__Work order__.
Scan the entries and state how many lines contain "orange". Write no other text.

(Dataset records)
- Opening Delimiter -
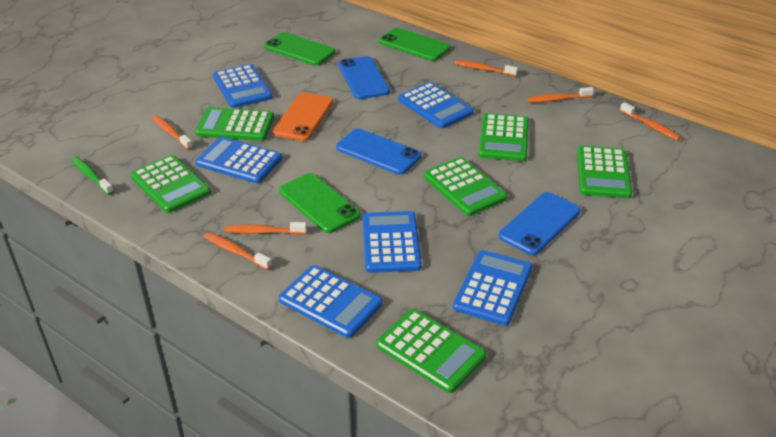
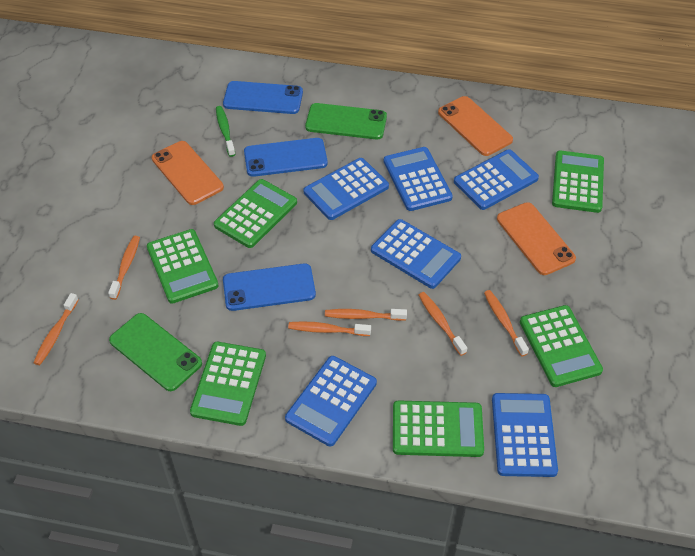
green phone: [264,32,335,65] [279,173,360,233] [379,28,451,61] = 3 -> [109,313,202,391] [305,103,387,140] = 2
orange phone: [273,92,333,141] = 1 -> [152,141,224,205] [438,96,513,156] [497,202,576,275] = 3

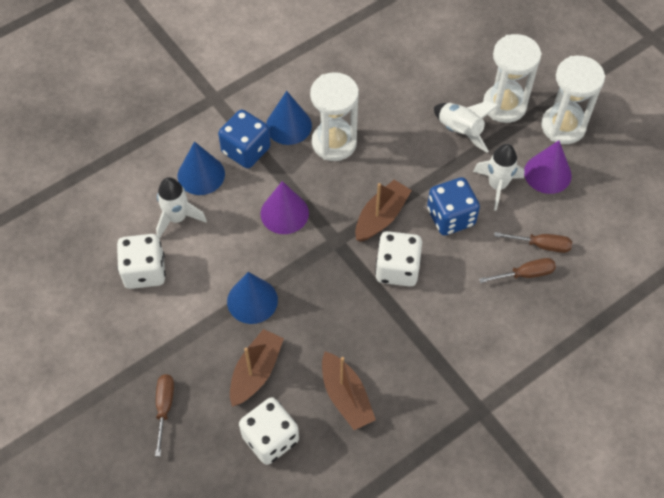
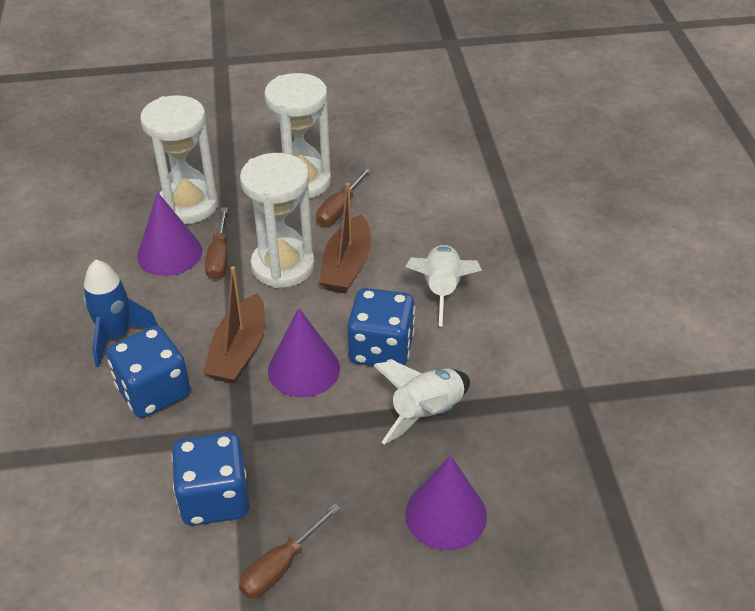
blue cone: [178,141,225,195] [227,272,278,324] [266,91,312,145] = 3 -> none = 0
blue dice: [218,109,271,168] [427,177,480,235] = 2 -> [107,326,190,418] [171,432,249,526] [348,288,415,366] = 3
blue rocket: none = 0 -> [83,260,158,367] = 1
brown boat: [230,329,284,407] [322,351,376,430] [355,180,412,242] = 3 -> [203,266,265,384] [319,183,371,294] = 2
purple cone: [261,181,309,234] [524,140,572,194] = 2 -> [137,192,202,276] [268,308,340,397] [405,455,487,551] = 3
white dice: [117,234,166,289] [239,397,299,465] [375,231,422,287] = 3 -> none = 0
white rocket: [156,177,207,239] [434,101,499,153] [473,144,525,211] = 3 -> [373,361,470,444] [405,245,482,326] = 2

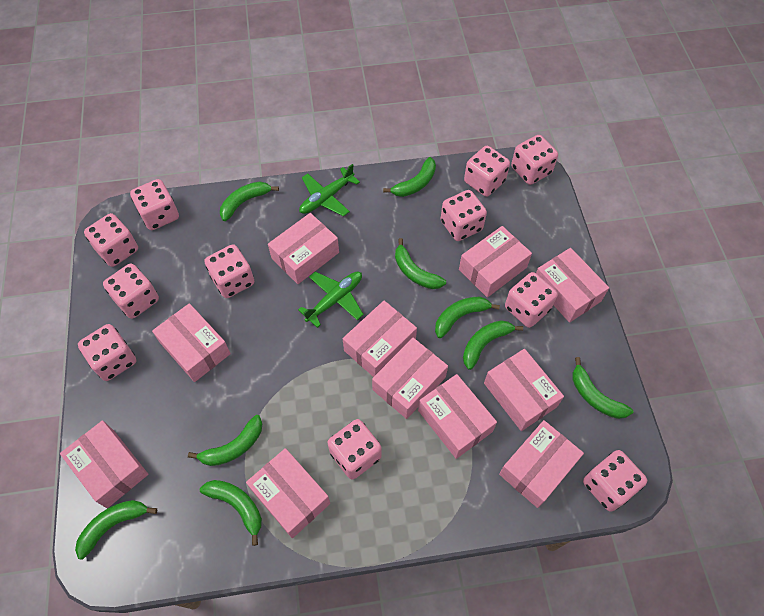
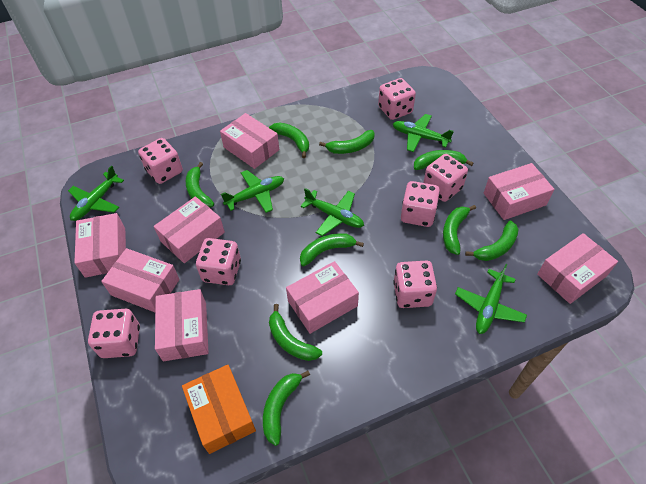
green plane: [298,272,364,328] [299,164,360,216] = 2 -> [68,165,124,221] [221,170,284,213] [300,188,364,236] [393,114,454,152] [455,264,527,334] = 5
orange box: none = 0 -> [182,365,256,454] = 1
pink box: [60,420,148,508] [152,303,231,382] [246,448,330,538] [268,213,339,284] [343,300,417,377] [372,338,448,419] [418,374,497,459] [459,226,532,298] [484,349,564,431] [499,420,584,508] [536,248,609,323] = 11 -> [74,213,126,278] [101,248,180,312] [154,196,225,263] [155,289,209,361] [220,113,279,169] [286,261,359,334] [484,163,555,220] [537,233,618,304] = 8
pink dice: [78,324,136,381] [84,213,138,267] [103,263,159,319] [130,179,179,230] [204,244,254,298] [328,419,381,479] [441,190,487,241] [464,146,510,197] [505,272,558,328] [511,135,558,185] [583,450,647,512] = 11 -> [88,309,140,358] [138,138,183,184] [196,238,241,285] [378,78,416,120] [393,260,437,308] [401,181,440,227] [423,154,468,202] = 7

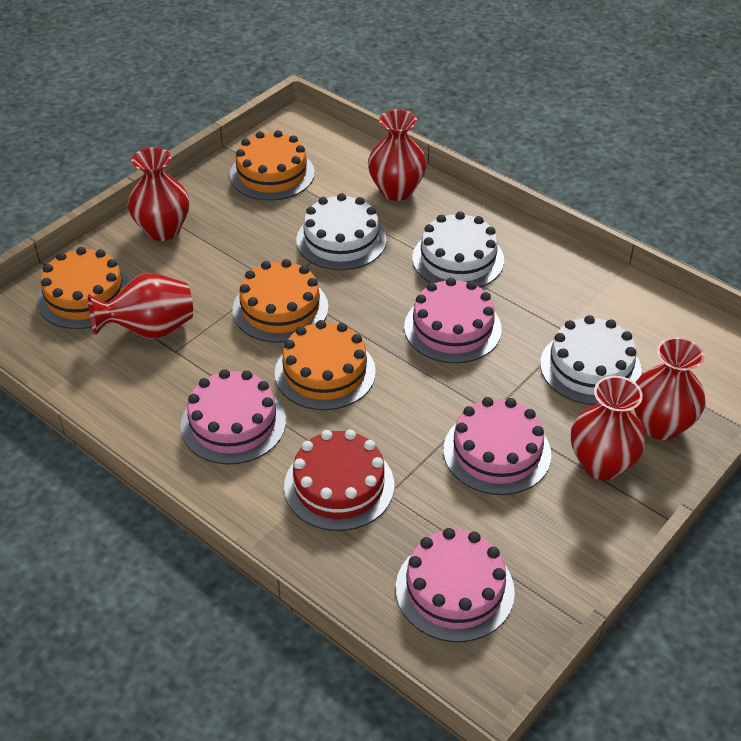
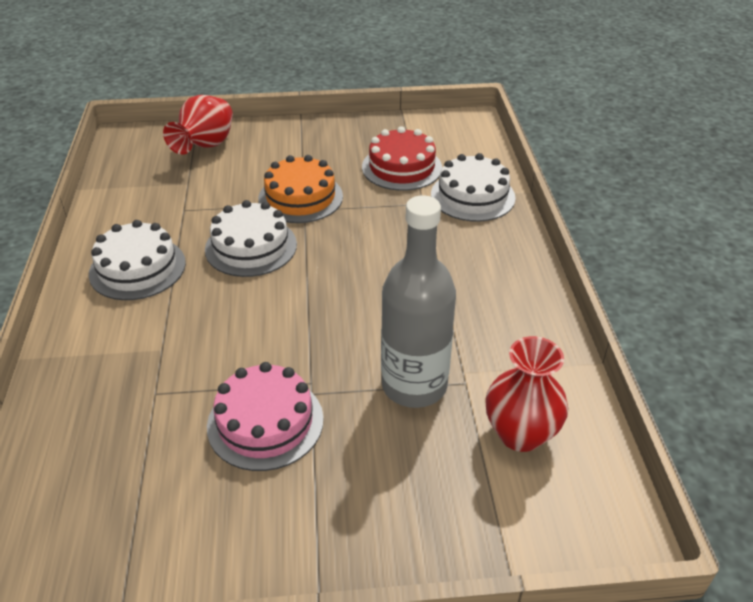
grey bottle: none = 0 -> [381,195,456,408] = 1
orange cake: [36,247,130,329] [230,130,315,201] [232,259,328,343] [275,320,376,410] = 4 -> [258,155,343,223] = 1
pink cake: [180,369,286,465] [396,528,515,642] [404,278,502,363] [443,397,551,495] = 4 -> [207,362,324,471] = 1
red vase: [88,273,193,339] [128,147,189,241] [368,109,427,201] [571,376,646,480] [634,337,706,440] = 5 -> [163,95,233,155] [485,336,568,452] = 2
- Closing Delimiter -
__Response to this exercise__.
3